State how many lines of the records contain the string "treble". Give only the number.

━━━━━ ENTRIES

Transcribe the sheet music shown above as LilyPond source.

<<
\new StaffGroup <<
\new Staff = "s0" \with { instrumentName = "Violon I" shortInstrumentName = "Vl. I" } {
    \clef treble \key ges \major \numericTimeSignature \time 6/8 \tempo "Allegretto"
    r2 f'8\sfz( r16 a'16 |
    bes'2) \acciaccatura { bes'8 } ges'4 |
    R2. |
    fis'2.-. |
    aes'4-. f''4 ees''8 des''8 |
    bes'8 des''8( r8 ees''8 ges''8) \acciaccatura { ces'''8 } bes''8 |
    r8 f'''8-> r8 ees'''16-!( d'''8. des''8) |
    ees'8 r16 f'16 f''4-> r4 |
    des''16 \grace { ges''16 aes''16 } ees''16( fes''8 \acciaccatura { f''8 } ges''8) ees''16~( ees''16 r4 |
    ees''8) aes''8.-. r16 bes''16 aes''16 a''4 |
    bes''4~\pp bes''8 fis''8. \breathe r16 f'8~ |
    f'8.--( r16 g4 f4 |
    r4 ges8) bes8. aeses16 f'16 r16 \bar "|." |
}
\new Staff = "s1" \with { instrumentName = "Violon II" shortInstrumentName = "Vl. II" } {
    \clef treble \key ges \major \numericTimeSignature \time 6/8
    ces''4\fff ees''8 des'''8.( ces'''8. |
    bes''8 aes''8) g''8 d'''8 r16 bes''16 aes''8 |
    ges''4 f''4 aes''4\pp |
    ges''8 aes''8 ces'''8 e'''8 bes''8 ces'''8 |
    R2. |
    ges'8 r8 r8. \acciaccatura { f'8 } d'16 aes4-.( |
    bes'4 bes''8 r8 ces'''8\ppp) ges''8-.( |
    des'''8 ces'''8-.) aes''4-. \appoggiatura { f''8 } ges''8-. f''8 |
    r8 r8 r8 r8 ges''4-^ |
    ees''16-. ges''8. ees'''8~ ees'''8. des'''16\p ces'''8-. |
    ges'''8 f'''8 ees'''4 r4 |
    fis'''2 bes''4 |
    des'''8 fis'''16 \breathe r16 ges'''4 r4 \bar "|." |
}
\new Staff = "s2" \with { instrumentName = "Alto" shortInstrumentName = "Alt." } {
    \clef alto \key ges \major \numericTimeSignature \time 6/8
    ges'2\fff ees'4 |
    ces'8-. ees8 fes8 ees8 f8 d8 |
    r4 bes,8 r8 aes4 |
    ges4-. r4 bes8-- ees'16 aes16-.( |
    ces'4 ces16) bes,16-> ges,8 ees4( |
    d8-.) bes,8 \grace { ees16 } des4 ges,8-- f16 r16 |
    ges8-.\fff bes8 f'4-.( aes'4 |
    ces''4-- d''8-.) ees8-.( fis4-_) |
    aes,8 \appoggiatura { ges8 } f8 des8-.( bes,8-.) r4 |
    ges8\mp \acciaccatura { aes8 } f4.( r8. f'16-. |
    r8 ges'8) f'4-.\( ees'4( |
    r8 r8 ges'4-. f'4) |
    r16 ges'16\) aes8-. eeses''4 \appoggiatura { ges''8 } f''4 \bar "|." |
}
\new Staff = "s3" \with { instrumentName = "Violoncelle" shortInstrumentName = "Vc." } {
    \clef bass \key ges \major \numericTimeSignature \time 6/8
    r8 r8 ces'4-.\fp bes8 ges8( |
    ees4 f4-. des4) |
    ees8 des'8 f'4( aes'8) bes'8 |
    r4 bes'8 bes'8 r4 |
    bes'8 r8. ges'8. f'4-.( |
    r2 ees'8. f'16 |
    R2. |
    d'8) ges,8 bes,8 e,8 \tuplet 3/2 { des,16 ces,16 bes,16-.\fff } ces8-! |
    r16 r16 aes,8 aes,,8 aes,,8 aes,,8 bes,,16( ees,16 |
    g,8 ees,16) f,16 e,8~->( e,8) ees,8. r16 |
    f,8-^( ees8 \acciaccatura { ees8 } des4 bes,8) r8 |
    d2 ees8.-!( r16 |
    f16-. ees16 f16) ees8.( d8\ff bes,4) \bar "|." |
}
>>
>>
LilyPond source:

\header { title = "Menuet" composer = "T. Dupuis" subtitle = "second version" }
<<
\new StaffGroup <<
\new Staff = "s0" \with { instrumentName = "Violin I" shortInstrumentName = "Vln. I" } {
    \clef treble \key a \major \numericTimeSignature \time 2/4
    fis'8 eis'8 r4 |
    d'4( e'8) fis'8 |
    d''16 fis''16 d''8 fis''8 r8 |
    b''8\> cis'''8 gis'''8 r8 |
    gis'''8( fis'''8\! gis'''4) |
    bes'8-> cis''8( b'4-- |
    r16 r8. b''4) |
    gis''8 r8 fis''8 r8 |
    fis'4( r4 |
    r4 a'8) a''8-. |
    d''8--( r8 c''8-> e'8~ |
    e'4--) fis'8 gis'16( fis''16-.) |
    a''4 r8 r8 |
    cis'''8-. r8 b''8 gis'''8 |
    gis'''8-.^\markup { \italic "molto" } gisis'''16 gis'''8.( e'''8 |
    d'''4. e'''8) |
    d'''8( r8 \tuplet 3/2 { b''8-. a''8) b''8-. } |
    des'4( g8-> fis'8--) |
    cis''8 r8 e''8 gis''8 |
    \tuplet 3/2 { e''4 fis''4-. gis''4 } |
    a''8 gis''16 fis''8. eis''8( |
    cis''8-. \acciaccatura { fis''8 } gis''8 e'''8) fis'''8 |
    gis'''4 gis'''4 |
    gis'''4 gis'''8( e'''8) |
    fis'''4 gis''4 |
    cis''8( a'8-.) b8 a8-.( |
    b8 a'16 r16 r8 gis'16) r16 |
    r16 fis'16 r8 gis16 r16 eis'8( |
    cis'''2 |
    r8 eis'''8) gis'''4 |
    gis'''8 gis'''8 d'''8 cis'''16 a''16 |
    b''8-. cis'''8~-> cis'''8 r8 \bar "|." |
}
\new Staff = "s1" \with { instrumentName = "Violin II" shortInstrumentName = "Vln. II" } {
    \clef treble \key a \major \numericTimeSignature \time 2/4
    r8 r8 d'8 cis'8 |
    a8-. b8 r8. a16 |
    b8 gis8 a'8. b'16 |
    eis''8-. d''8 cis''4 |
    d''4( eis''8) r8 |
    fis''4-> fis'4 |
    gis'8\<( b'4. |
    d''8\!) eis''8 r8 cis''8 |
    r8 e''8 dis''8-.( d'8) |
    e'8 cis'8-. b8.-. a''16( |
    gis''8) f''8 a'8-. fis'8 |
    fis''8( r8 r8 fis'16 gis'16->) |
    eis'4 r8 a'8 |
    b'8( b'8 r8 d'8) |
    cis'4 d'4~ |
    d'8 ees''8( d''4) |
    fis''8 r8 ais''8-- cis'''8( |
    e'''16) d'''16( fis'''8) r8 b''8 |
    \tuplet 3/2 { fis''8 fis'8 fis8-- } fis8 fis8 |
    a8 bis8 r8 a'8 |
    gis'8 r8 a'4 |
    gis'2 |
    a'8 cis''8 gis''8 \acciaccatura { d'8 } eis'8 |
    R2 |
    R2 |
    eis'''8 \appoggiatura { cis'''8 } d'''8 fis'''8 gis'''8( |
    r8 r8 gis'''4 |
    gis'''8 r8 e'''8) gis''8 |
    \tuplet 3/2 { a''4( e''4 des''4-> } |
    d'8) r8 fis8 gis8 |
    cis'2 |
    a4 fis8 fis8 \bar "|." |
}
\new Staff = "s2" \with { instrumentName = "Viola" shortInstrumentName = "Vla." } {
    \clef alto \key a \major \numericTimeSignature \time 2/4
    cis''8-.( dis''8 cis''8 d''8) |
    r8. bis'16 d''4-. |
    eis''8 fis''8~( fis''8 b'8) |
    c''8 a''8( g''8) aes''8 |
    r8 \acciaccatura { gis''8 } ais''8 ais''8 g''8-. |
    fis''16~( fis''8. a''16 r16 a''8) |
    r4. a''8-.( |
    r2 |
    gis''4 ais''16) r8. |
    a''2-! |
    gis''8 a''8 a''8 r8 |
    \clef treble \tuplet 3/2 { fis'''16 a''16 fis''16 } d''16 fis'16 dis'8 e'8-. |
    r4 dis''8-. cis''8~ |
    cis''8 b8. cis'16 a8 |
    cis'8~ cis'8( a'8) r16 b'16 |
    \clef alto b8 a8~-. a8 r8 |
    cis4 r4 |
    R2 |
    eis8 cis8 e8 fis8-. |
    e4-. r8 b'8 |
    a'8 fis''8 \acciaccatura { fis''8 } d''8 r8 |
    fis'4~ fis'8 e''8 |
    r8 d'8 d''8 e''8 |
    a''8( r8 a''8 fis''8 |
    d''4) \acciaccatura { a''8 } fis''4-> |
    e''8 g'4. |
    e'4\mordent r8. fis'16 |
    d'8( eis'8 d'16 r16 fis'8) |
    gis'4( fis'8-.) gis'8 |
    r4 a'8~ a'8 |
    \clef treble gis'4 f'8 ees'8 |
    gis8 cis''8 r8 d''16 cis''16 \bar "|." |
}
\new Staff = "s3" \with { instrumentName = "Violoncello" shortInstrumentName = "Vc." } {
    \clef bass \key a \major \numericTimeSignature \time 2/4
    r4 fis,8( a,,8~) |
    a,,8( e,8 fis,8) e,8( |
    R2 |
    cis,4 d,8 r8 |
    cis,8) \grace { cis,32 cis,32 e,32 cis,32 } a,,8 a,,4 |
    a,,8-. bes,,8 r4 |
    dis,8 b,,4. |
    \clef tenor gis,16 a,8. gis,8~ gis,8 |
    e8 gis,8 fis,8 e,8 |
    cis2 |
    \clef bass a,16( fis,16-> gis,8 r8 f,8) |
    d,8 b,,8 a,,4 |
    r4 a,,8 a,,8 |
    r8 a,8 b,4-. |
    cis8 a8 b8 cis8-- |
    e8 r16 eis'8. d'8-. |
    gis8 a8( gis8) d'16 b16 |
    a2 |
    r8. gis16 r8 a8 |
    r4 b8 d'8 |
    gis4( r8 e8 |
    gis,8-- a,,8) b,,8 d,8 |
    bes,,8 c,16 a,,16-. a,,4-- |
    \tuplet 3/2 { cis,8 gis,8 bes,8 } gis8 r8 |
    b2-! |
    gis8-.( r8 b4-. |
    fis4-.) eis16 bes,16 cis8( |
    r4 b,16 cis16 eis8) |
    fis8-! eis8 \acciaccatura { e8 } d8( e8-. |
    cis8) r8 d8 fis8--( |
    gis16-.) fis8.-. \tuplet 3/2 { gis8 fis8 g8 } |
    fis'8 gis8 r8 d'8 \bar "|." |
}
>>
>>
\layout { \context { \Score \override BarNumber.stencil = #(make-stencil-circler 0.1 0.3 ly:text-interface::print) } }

━━━━━━━━━━

RESPONSE: 6